__Action item__: Though the entries contain pictures, the copy you make should hold only the rest, exactly as written.

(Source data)
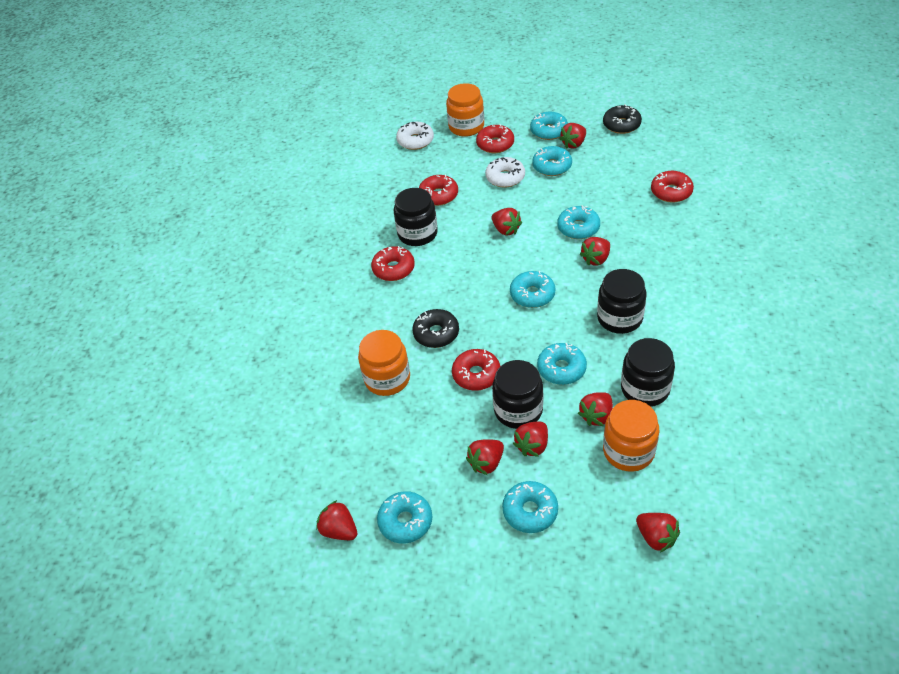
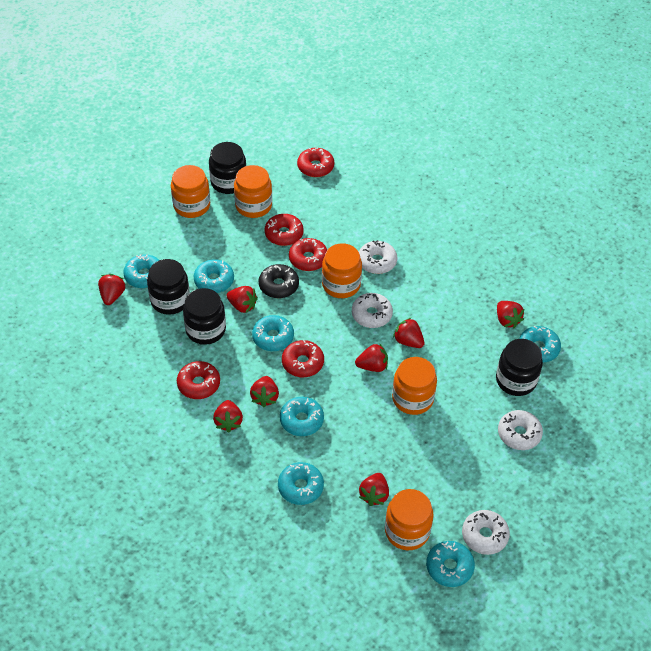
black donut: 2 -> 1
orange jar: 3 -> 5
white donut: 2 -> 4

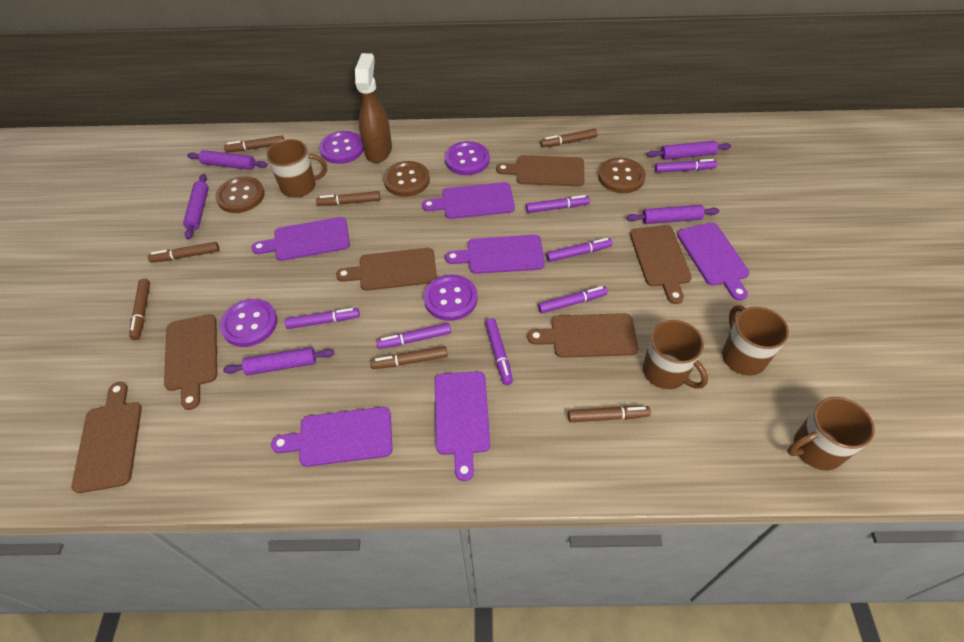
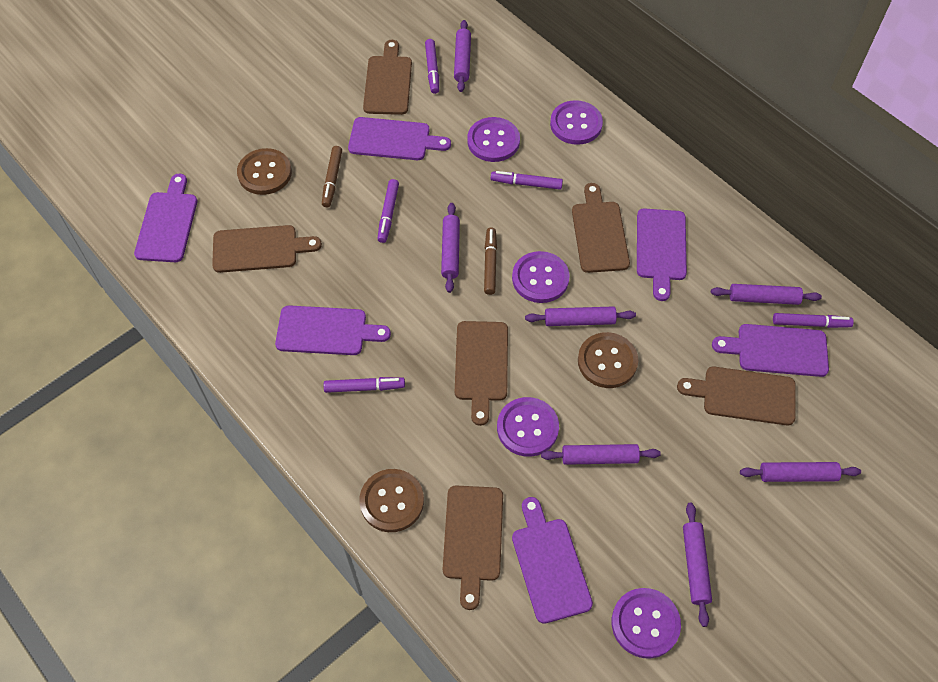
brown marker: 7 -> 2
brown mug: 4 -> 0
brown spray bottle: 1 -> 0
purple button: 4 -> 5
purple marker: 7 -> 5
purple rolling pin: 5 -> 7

__Response area__:
black donut: 2 -> 1
orange jar: 3 -> 5
white donut: 2 -> 4

brown marker: 7 -> 2
brown mug: 4 -> 0
brown spray bottle: 1 -> 0
purple button: 4 -> 5
purple marker: 7 -> 5
purple rolling pin: 5 -> 7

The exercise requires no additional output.